• [AVAILABLE DATA]
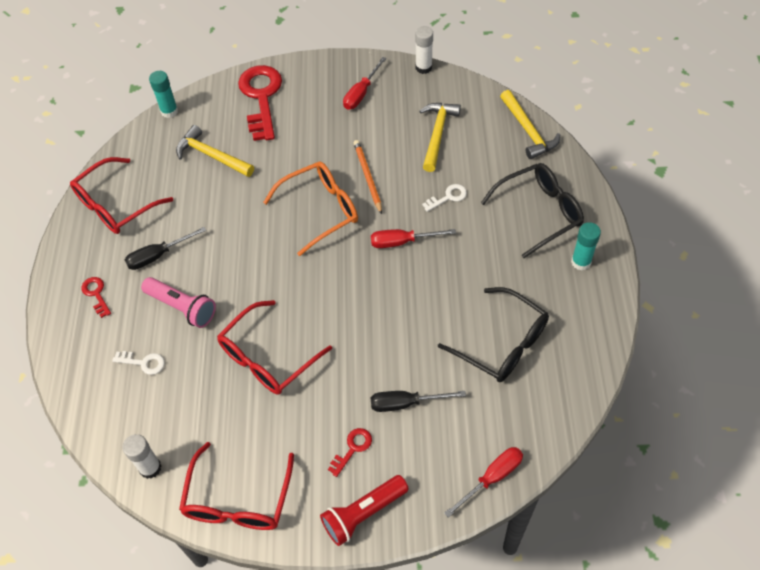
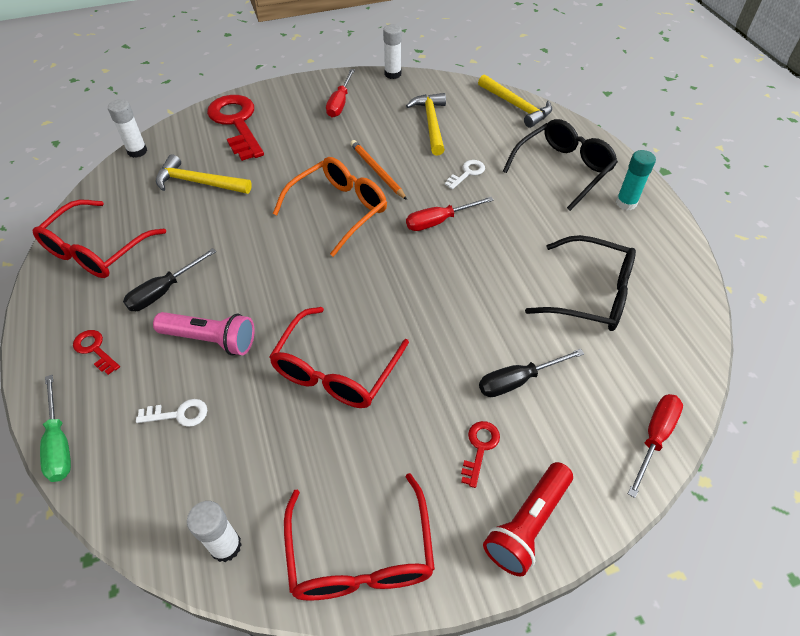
camera: 20 degrees left, 5 degrees down
(57, 363) = (59, 443): none -> green screwdriver
(169, 111) = (137, 151): turquoise glue stick -> white glue stick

• [BRIEF] Retype the data above exactly. Leave the pictures out.

• [RESPONSE AREA]
camera: 20 degrees left, 5 degrees down
(57, 363) = (59, 443): none -> green screwdriver
(169, 111) = (137, 151): turquoise glue stick -> white glue stick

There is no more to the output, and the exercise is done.